SUPPLIED RECORDS –
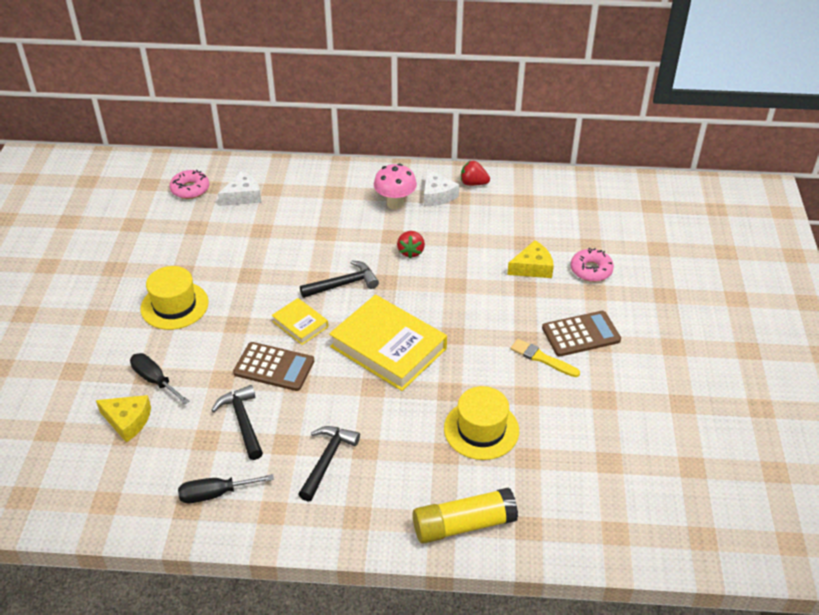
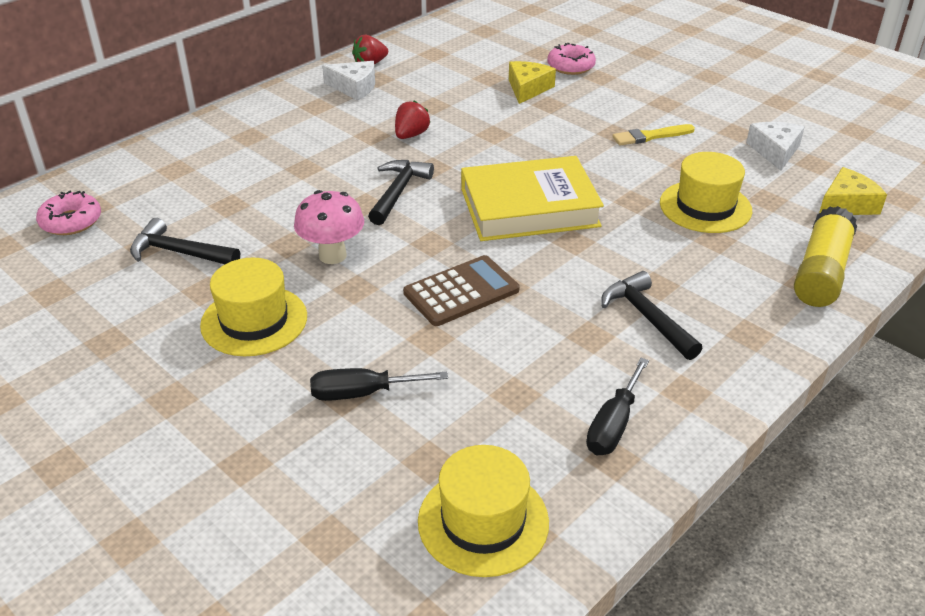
camera: 50 degrees left, 5 degrees down
(101, 480) = (483, 521): none -> yellow hat
(127, 421) = (404, 449): yellow cheese -> yellow cheese (847, 204)
(242, 421) = (519, 352): black hammer -> black hammer (179, 252)
(243, 196) = (151, 192): white cheese -> white cheese (775, 151)
(300, 324) = (418, 245): yellow book -> none
(395, 204) = (328, 112): pink mushroom -> pink mushroom (332, 255)
(411, 252) = (411, 135): red strawberry -> red strawberry turned 105 degrees counterclockwise
(581, 334) = (644, 106): brown calculator -> none

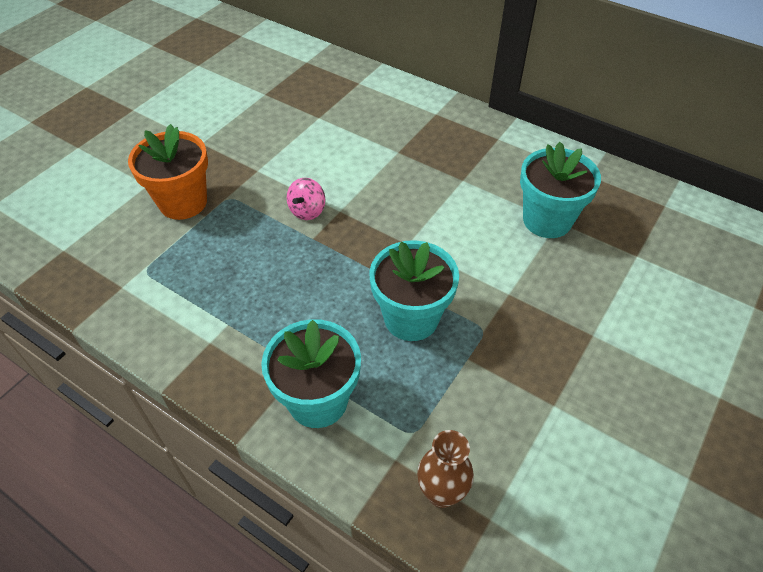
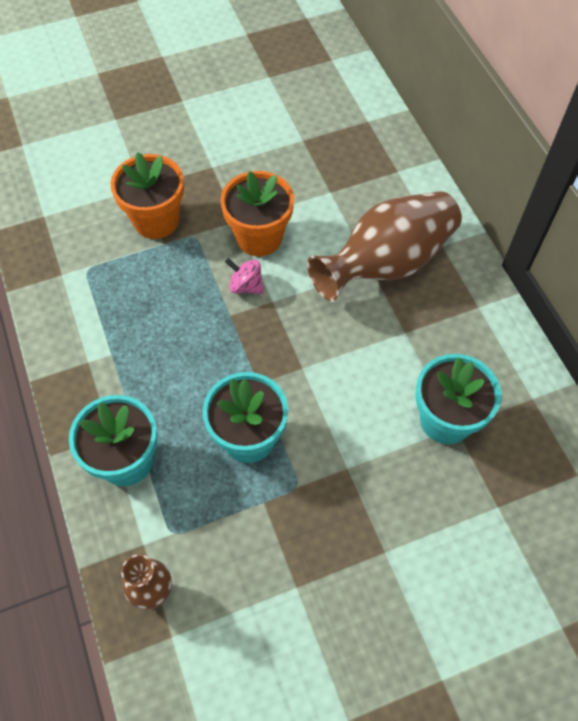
camera: 35 degrees right, 10 degrees up
(288, 172) = (259, 237): none -> orange flower pot
(307, 211) = (246, 286): pink spinning top -> pink spinning top turned 60 degrees clockwise
(407, 142) = (387, 263): none -> brown vase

WORK REQUEST – Only the text of the records is to be reproduced exactly; skip the pictures.

EXERCISE OUTPUT –
camera: 50 degrees left, 5 degrees down
(101, 480) = (483, 521): none -> yellow hat
(127, 421) = (404, 449): yellow cheese -> yellow cheese (847, 204)
(242, 421) = (519, 352): black hammer -> black hammer (179, 252)
(243, 196) = (151, 192): white cheese -> white cheese (775, 151)
(300, 324) = (418, 245): yellow book -> none
(395, 204) = (328, 112): pink mushroom -> pink mushroom (332, 255)
(411, 252) = (411, 135): red strawberry -> red strawberry turned 105 degrees counterclockwise
(581, 334) = (644, 106): brown calculator -> none

camera: 35 degrees right, 10 degrees up
(288, 172) = (259, 237): none -> orange flower pot
(307, 211) = (246, 286): pink spinning top -> pink spinning top turned 60 degrees clockwise
(407, 142) = (387, 263): none -> brown vase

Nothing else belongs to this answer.